**WRITTEN TASK**: Would you retype each record exactly as given?

====

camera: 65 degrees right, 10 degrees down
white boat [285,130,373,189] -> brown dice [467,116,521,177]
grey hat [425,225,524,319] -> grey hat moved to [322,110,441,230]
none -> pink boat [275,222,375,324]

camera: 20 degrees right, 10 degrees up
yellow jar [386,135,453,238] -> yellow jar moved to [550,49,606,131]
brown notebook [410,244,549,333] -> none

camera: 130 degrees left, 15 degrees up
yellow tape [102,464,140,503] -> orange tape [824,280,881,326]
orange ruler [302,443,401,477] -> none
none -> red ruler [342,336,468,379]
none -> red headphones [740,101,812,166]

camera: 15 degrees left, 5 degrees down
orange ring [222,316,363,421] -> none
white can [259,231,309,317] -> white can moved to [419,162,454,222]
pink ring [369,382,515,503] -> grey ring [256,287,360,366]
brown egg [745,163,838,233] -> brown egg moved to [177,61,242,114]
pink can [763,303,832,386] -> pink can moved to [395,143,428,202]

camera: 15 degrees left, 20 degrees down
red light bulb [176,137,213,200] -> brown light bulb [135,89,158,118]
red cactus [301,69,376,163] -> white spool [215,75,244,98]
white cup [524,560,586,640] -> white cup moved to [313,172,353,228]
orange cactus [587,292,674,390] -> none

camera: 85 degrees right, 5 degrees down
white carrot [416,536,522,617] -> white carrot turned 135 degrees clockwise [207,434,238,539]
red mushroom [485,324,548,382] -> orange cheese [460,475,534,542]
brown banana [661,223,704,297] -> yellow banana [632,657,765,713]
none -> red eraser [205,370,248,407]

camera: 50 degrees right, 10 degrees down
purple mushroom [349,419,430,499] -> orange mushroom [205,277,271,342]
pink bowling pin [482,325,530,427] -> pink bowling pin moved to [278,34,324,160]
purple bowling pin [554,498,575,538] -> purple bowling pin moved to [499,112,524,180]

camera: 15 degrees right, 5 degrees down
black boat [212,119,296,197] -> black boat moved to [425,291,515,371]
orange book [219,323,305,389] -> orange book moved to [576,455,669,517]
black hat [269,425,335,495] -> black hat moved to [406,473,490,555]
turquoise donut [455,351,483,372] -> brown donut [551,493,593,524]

====

**YOUR RESPONSE**:
camera: 65 degrees right, 10 degrees down
white boat [285,130,373,189] -> brown dice [467,116,521,177]
grey hat [425,225,524,319] -> grey hat moved to [322,110,441,230]
none -> pink boat [275,222,375,324]

camera: 20 degrees right, 10 degrees up
yellow jar [386,135,453,238] -> yellow jar moved to [550,49,606,131]
brown notebook [410,244,549,333] -> none

camera: 130 degrees left, 15 degrees up
yellow tape [102,464,140,503] -> orange tape [824,280,881,326]
orange ruler [302,443,401,477] -> none
none -> red ruler [342,336,468,379]
none -> red headphones [740,101,812,166]

camera: 15 degrees left, 5 degrees down
orange ring [222,316,363,421] -> none
white can [259,231,309,317] -> white can moved to [419,162,454,222]
pink ring [369,382,515,503] -> grey ring [256,287,360,366]
brown egg [745,163,838,233] -> brown egg moved to [177,61,242,114]
pink can [763,303,832,386] -> pink can moved to [395,143,428,202]

camera: 15 degrees left, 20 degrees down
red light bulb [176,137,213,200] -> brown light bulb [135,89,158,118]
red cactus [301,69,376,163] -> white spool [215,75,244,98]
white cup [524,560,586,640] -> white cup moved to [313,172,353,228]
orange cactus [587,292,674,390] -> none

camera: 85 degrees right, 5 degrees down
white carrot [416,536,522,617] -> white carrot turned 135 degrees clockwise [207,434,238,539]
red mushroom [485,324,548,382] -> orange cheese [460,475,534,542]
brown banana [661,223,704,297] -> yellow banana [632,657,765,713]
none -> red eraser [205,370,248,407]

camera: 50 degrees right, 10 degrees down
purple mushroom [349,419,430,499] -> orange mushroom [205,277,271,342]
pink bowling pin [482,325,530,427] -> pink bowling pin moved to [278,34,324,160]
purple bowling pin [554,498,575,538] -> purple bowling pin moved to [499,112,524,180]

camera: 15 degrees right, 5 degrees down
black boat [212,119,296,197] -> black boat moved to [425,291,515,371]
orange book [219,323,305,389] -> orange book moved to [576,455,669,517]
black hat [269,425,335,495] -> black hat moved to [406,473,490,555]
turquoise donut [455,351,483,372] -> brown donut [551,493,593,524]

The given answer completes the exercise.